**SUPPLIED INFORMATION:**
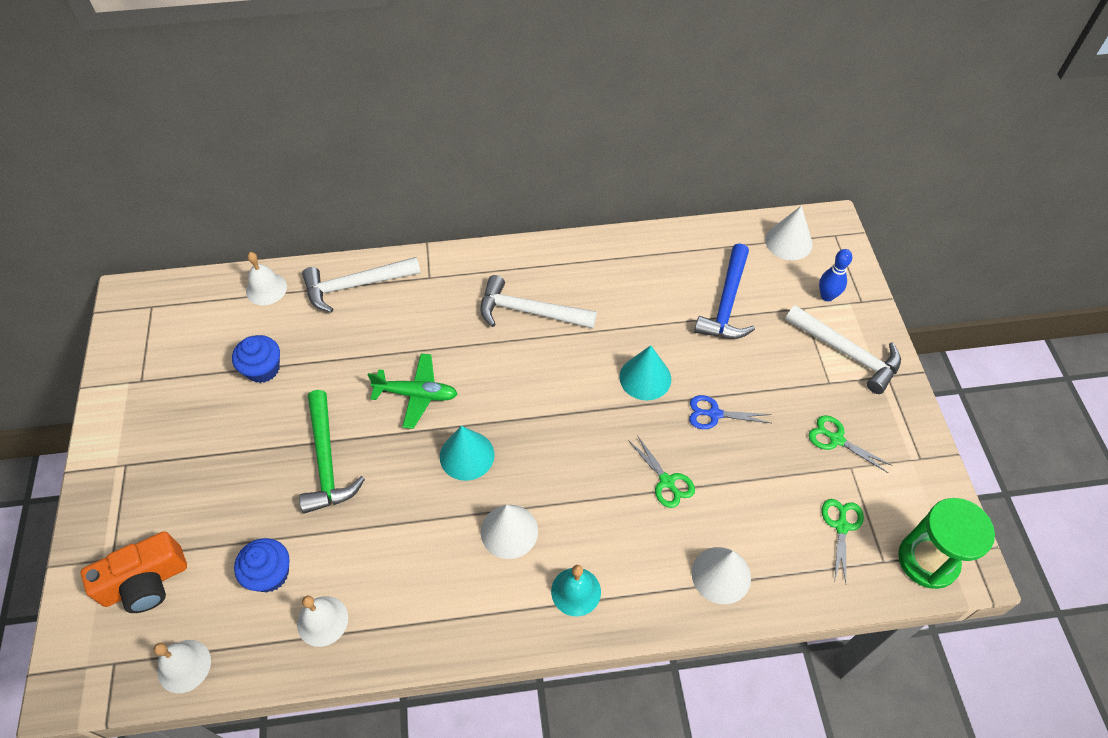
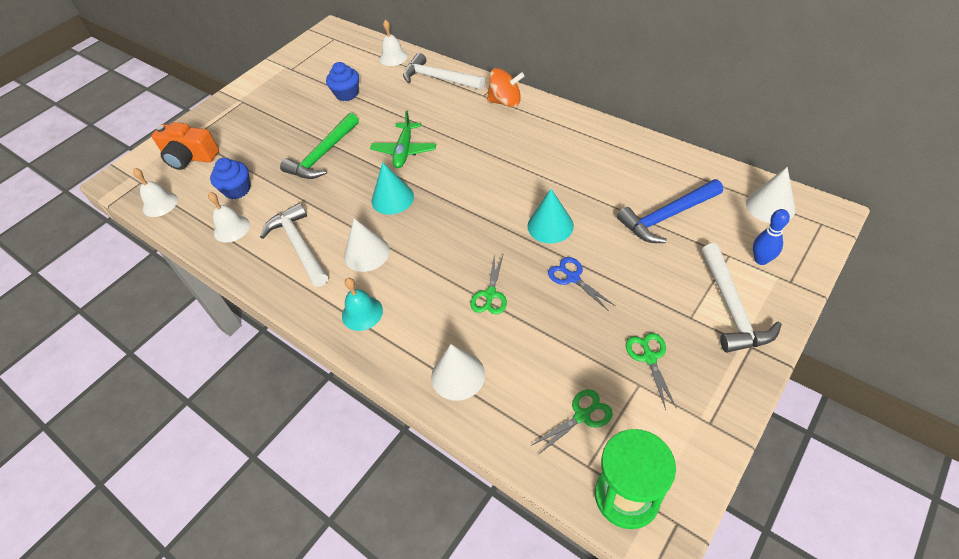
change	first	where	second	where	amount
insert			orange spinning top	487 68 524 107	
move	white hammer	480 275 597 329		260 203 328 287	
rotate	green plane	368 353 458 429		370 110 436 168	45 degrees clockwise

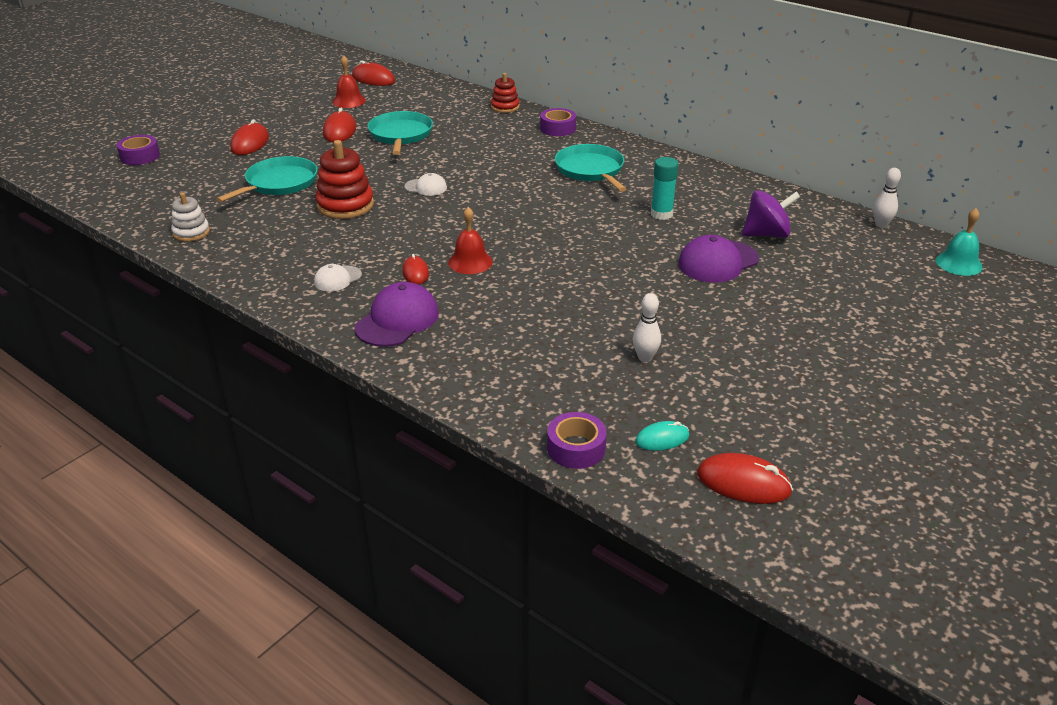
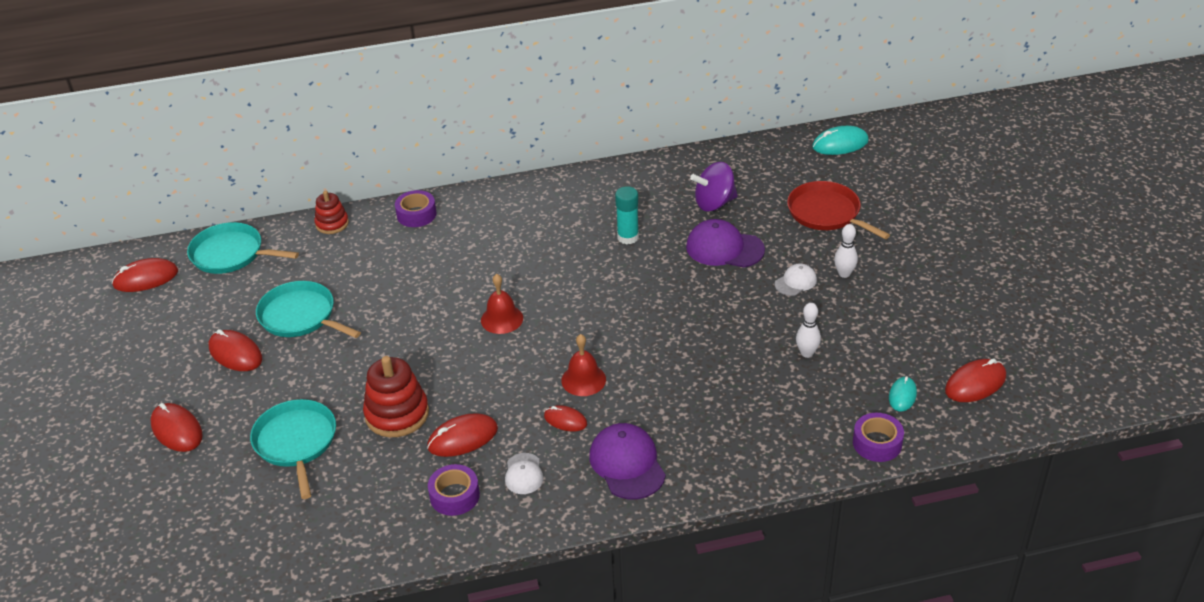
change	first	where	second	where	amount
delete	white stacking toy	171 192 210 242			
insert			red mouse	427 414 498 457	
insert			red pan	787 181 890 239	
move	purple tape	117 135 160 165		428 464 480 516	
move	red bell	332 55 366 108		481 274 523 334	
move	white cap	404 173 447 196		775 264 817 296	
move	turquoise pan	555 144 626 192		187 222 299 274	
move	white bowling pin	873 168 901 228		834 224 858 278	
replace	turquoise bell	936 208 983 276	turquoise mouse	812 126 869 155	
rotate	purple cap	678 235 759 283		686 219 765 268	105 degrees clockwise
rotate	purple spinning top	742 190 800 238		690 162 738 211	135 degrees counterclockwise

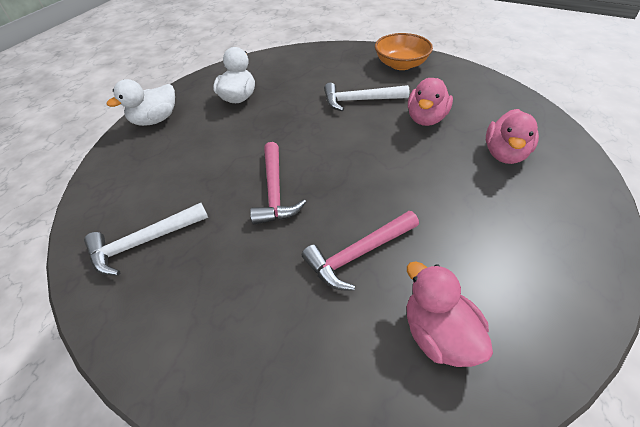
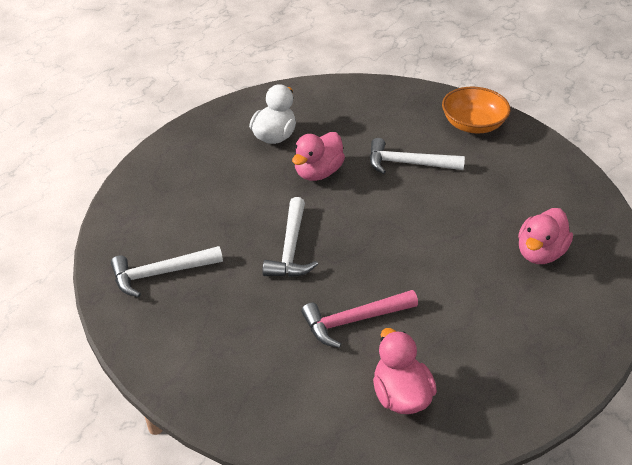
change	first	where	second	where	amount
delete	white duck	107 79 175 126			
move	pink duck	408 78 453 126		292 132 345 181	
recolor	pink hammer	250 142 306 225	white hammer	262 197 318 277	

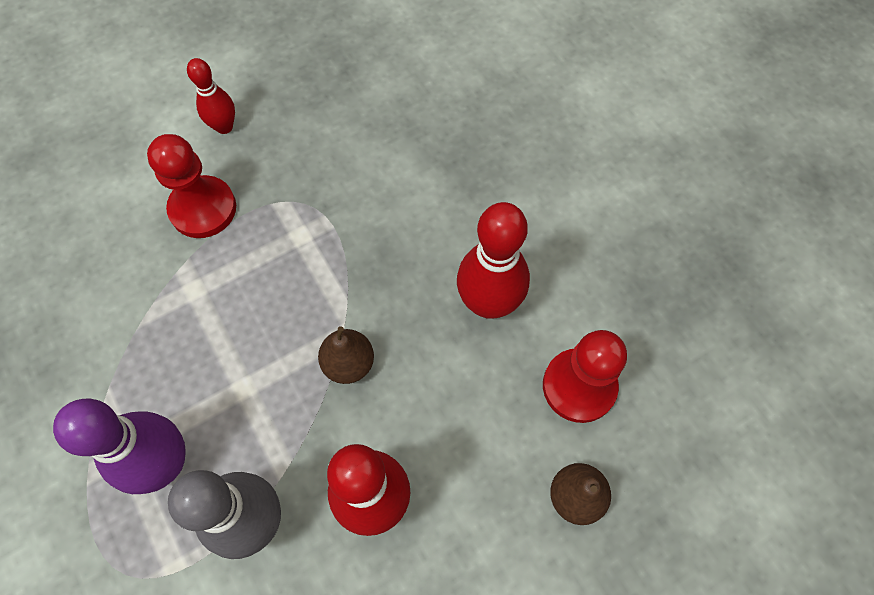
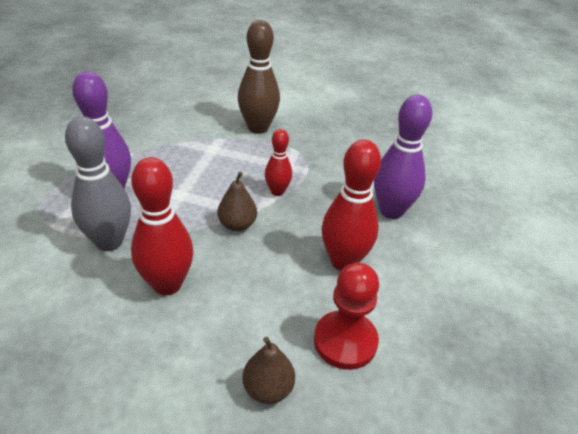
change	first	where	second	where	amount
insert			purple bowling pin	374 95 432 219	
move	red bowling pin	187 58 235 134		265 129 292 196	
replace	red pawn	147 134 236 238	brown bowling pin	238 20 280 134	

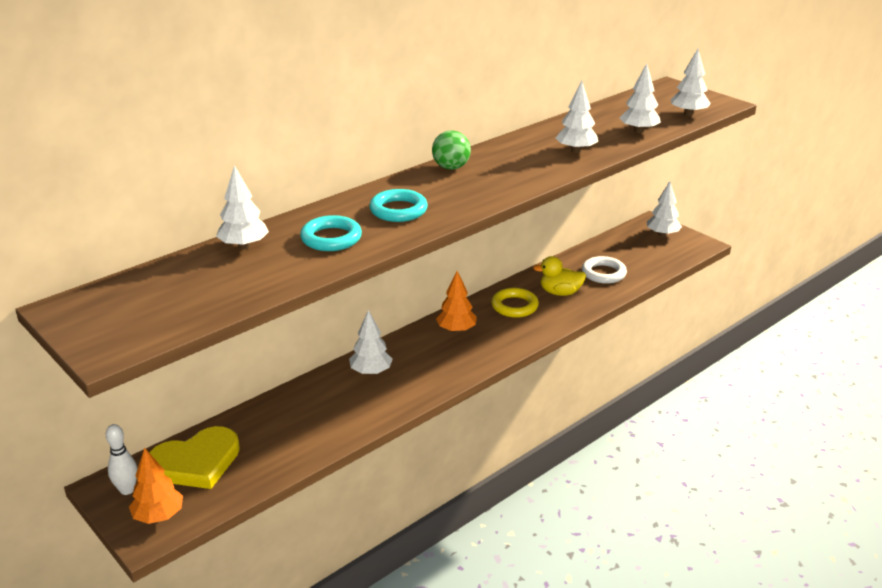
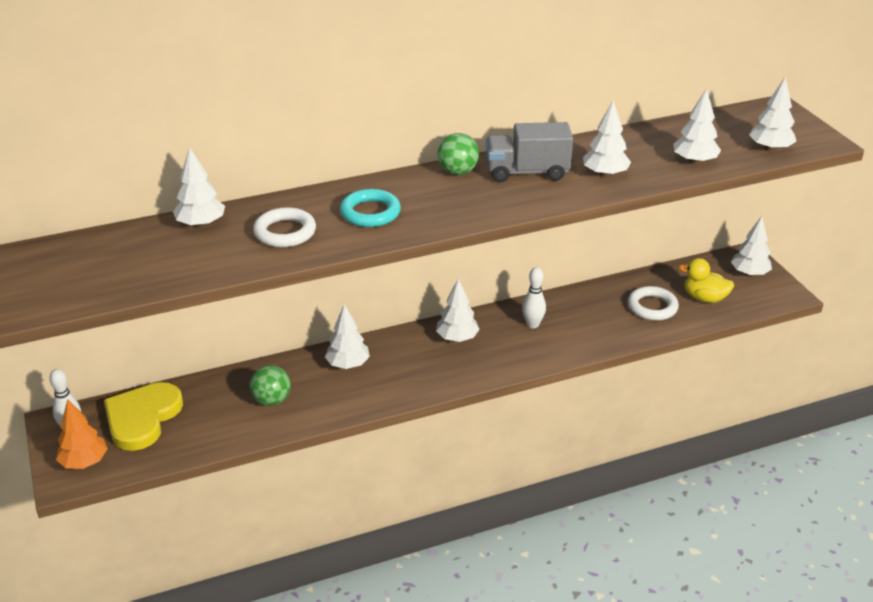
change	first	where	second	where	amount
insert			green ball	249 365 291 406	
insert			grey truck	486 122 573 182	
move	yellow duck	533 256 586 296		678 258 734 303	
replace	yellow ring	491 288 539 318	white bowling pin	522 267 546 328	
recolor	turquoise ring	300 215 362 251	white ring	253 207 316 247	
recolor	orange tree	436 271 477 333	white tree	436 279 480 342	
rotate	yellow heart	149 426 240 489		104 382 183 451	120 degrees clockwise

**PROBLEM TO SOLVE:**
Beginning with the first line of the records above, extract each line exactly through the line that holds "203 328 287", both ends included. Omit pictures.

**TASK OUTPUT:**
change	first	where	second	where	amount
insert			orange spinning top	487 68 524 107	
move	white hammer	480 275 597 329		260 203 328 287	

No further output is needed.